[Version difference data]
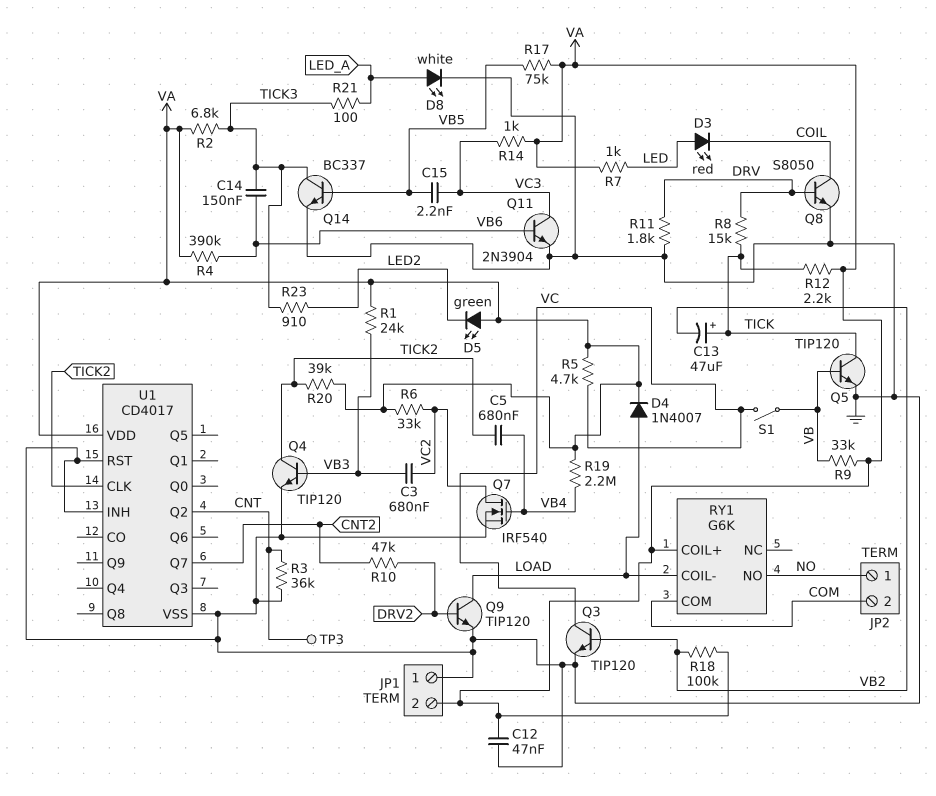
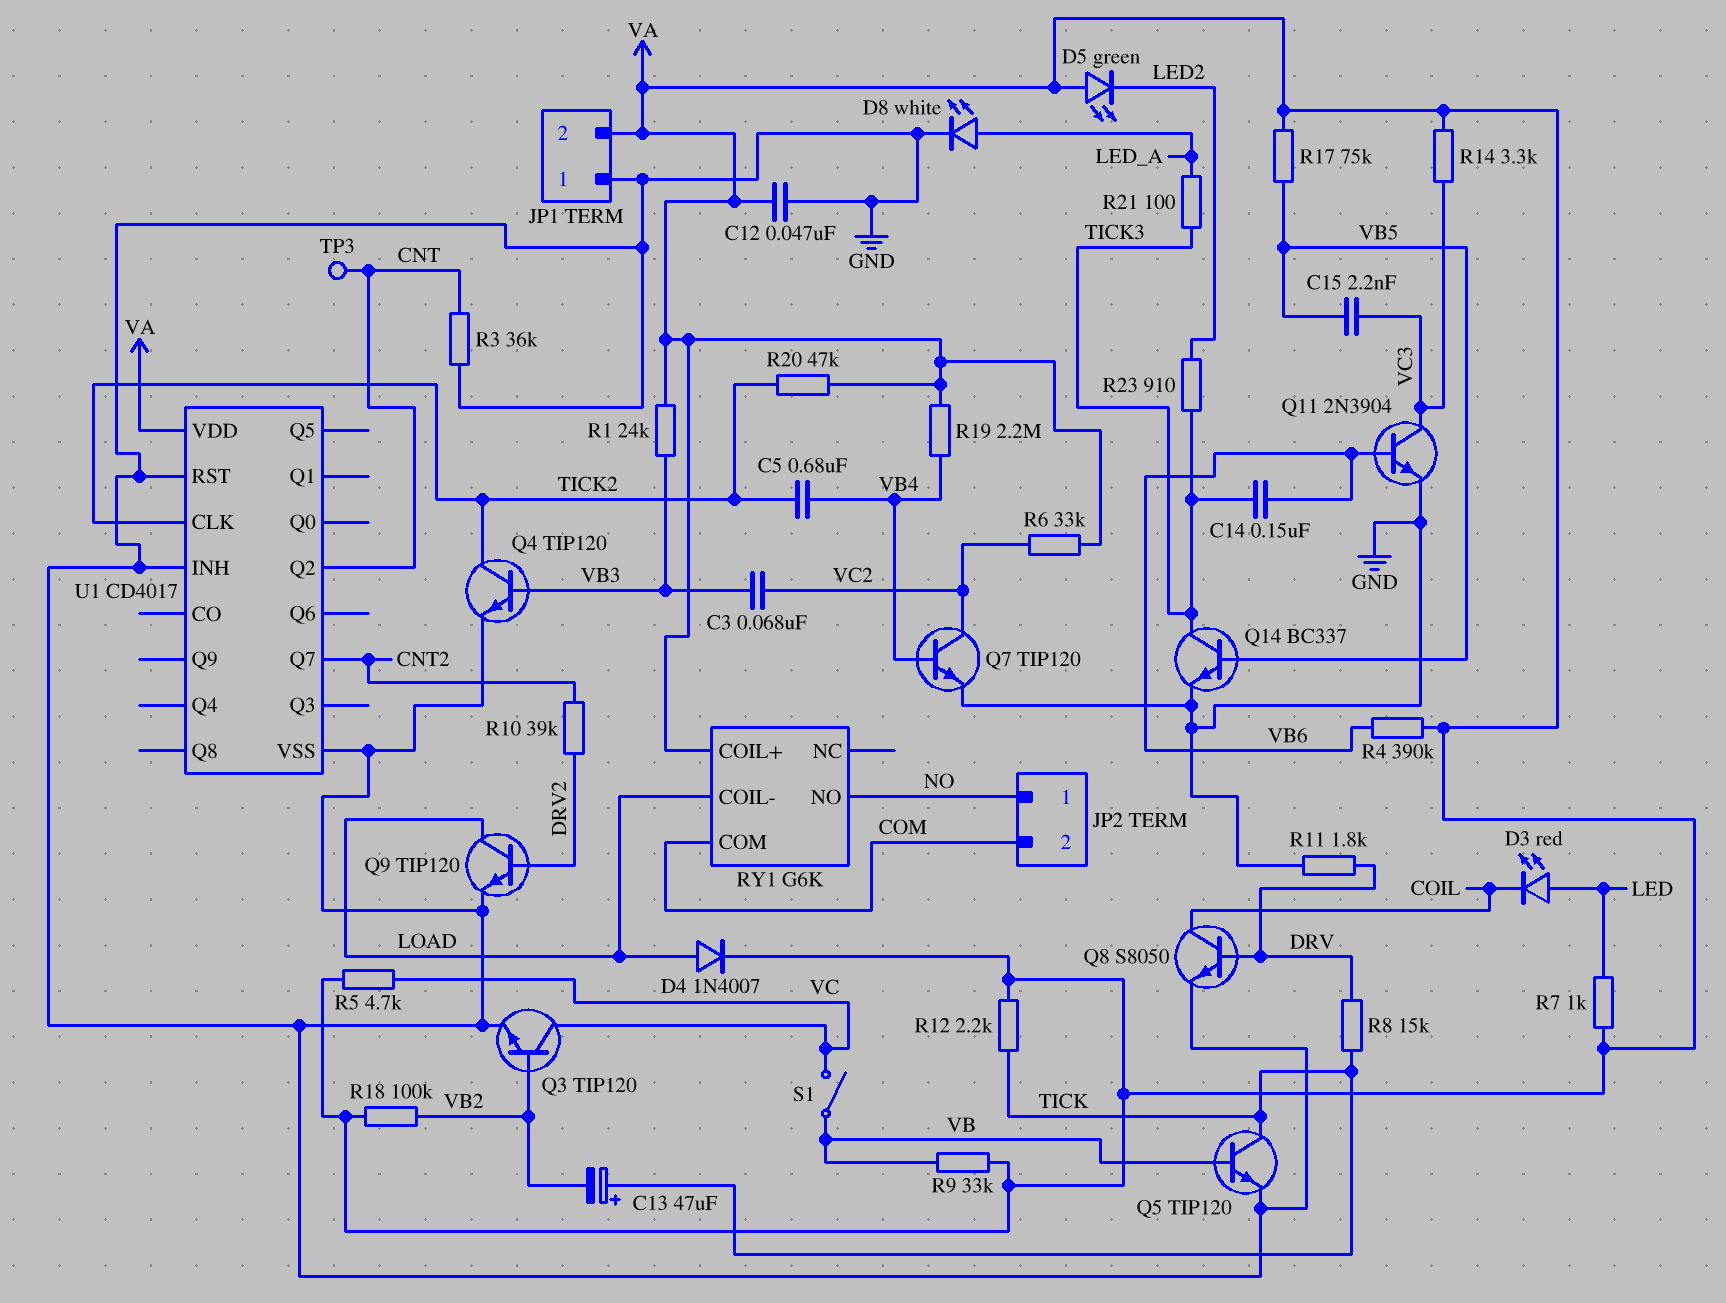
C3: 680nF (VB3, VC2) -> 68nF (VB3, VC2)
Q7: NMOS IRF540 (G VB4, D VC2, S GND) -> NPN TIP120 (B VB4, C VC2, E GND)
R2: 6.8k (TICK3, VA) -> none
R10: 47k (CNT2, DRV2) -> 39k (CNT2, DRV2)
R14: 1k (VA, VC3) -> 3.3k (VA, VC3)
R20: 39k (TICK2, VA) -> 47k (TICK2, VA)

● YOUR INSTRUCTIONS:
Drop the images and quote the entries word for word.

● TASK RESPONSE:
C3: 680nF (VB3, VC2) -> 68nF (VB3, VC2)
Q7: NMOS IRF540 (G VB4, D VC2, S GND) -> NPN TIP120 (B VB4, C VC2, E GND)
R2: 6.8k (TICK3, VA) -> none
R10: 47k (CNT2, DRV2) -> 39k (CNT2, DRV2)
R14: 1k (VA, VC3) -> 3.3k (VA, VC3)
R20: 39k (TICK2, VA) -> 47k (TICK2, VA)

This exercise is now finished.